**WORK TO COMPLETE:** No pictures belong in the answer. Repeat all the entries exactly.

**RECORDED INFORMATION:**
......

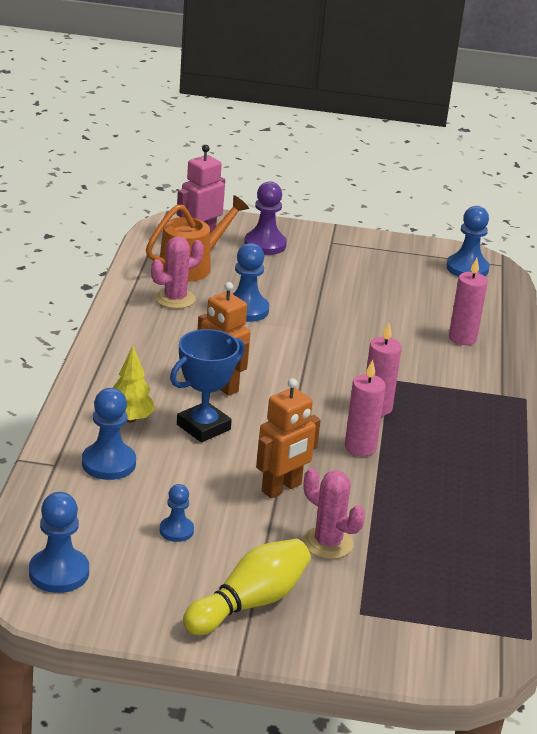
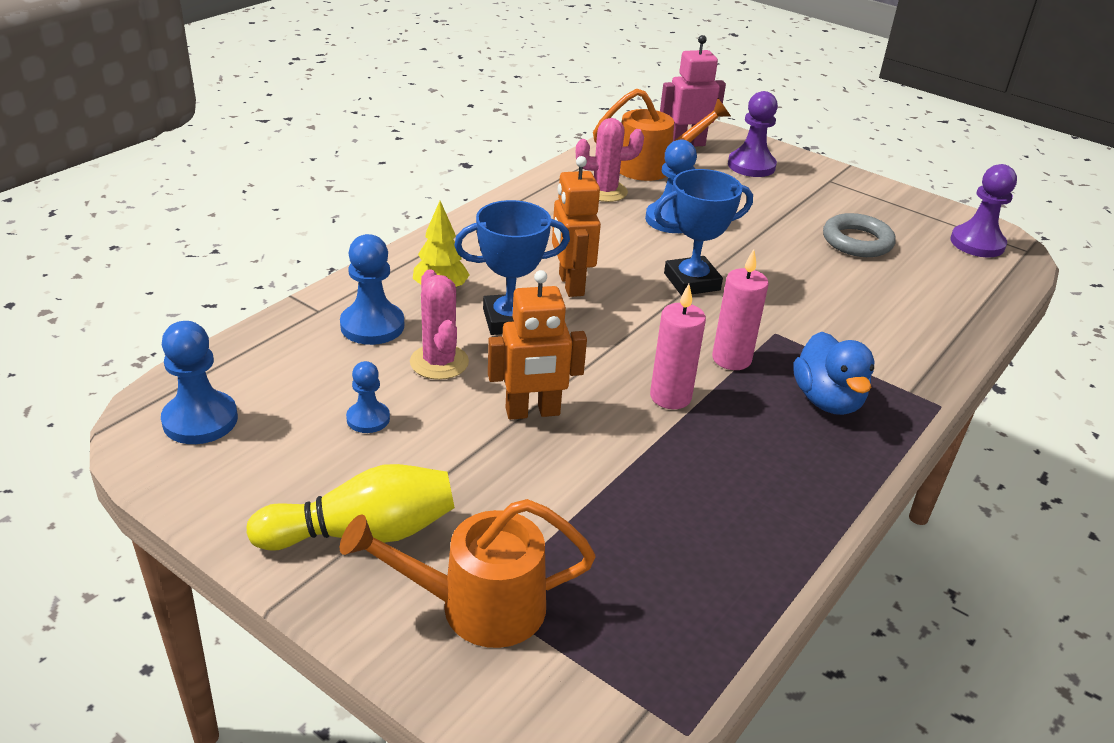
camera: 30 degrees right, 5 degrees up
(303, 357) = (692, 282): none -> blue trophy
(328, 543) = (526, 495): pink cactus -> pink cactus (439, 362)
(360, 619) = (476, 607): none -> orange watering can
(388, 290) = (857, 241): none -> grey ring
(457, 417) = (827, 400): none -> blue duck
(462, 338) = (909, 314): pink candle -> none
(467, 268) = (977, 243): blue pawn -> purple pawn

......

**WRITTEN ANSWER:**
camera: 30 degrees right, 5 degrees up
(303, 357) = (692, 282): none -> blue trophy
(328, 543) = (526, 495): pink cactus -> pink cactus (439, 362)
(360, 619) = (476, 607): none -> orange watering can
(388, 290) = (857, 241): none -> grey ring
(457, 417) = (827, 400): none -> blue duck
(462, 338) = (909, 314): pink candle -> none
(467, 268) = (977, 243): blue pawn -> purple pawn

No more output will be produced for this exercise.